◆ **WORK INSTRUCTIONS**
Please give every line below again exactly, but not its pictures.
━━━━━━━━━━
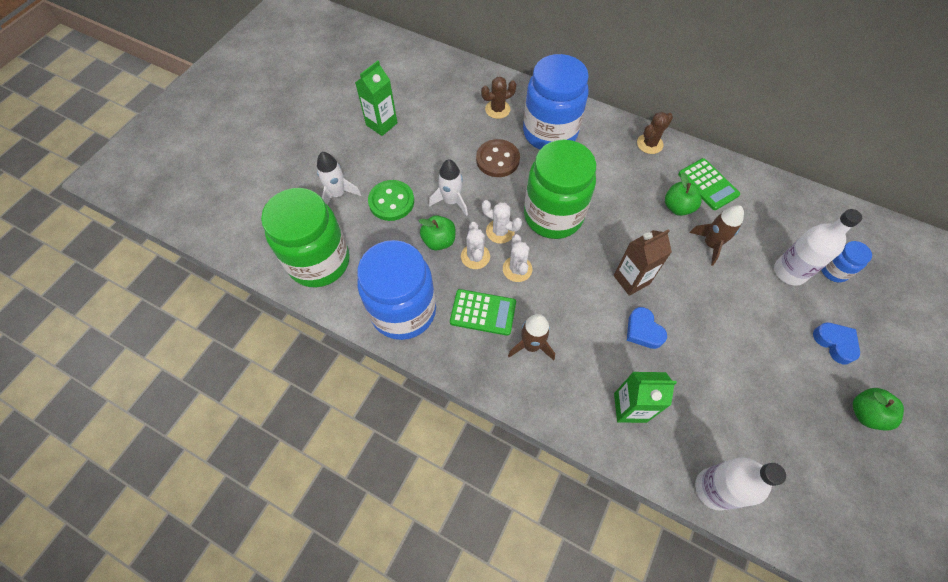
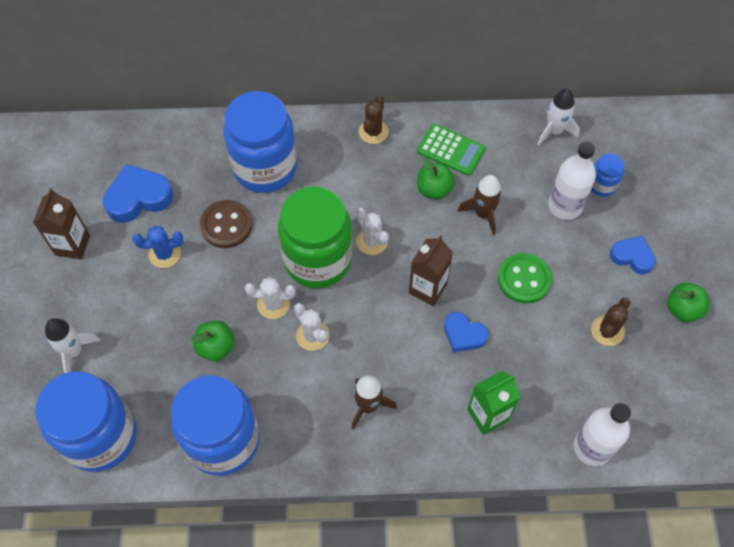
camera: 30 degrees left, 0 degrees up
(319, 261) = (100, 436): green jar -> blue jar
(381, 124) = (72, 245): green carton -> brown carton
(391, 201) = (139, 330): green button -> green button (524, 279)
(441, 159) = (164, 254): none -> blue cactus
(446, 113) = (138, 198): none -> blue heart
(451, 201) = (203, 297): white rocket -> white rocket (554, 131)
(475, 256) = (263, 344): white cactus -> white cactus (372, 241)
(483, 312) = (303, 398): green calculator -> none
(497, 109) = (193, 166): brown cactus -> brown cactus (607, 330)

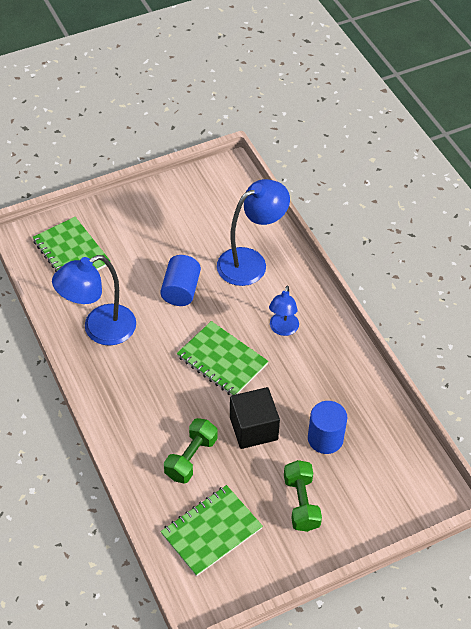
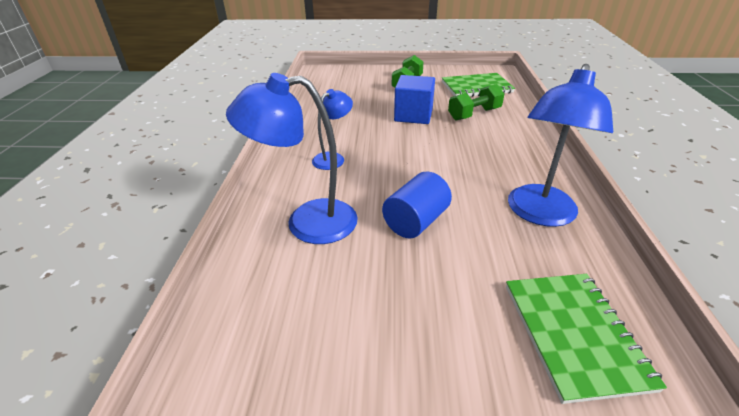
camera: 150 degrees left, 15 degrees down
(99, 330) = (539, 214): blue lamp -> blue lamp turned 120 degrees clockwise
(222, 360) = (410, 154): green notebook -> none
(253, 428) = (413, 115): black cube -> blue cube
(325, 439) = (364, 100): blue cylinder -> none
━━━━━━━━━━
◆ **OUTPUT FOR THIS TASK**
camera: 30 degrees left, 0 degrees up
(319, 261) = (100, 436): green jar -> blue jar
(381, 124) = (72, 245): green carton -> brown carton
(391, 201) = (139, 330): green button -> green button (524, 279)
(441, 159) = (164, 254): none -> blue cactus
(446, 113) = (138, 198): none -> blue heart
(451, 201) = (203, 297): white rocket -> white rocket (554, 131)
(475, 256) = (263, 344): white cactus -> white cactus (372, 241)
(483, 312) = (303, 398): green calculator -> none
(497, 109) = (193, 166): brown cactus -> brown cactus (607, 330)

camera: 150 degrees left, 15 degrees down
(99, 330) = (539, 214): blue lamp -> blue lamp turned 120 degrees clockwise
(222, 360) = (410, 154): green notebook -> none
(253, 428) = (413, 115): black cube -> blue cube
(325, 439) = (364, 100): blue cylinder -> none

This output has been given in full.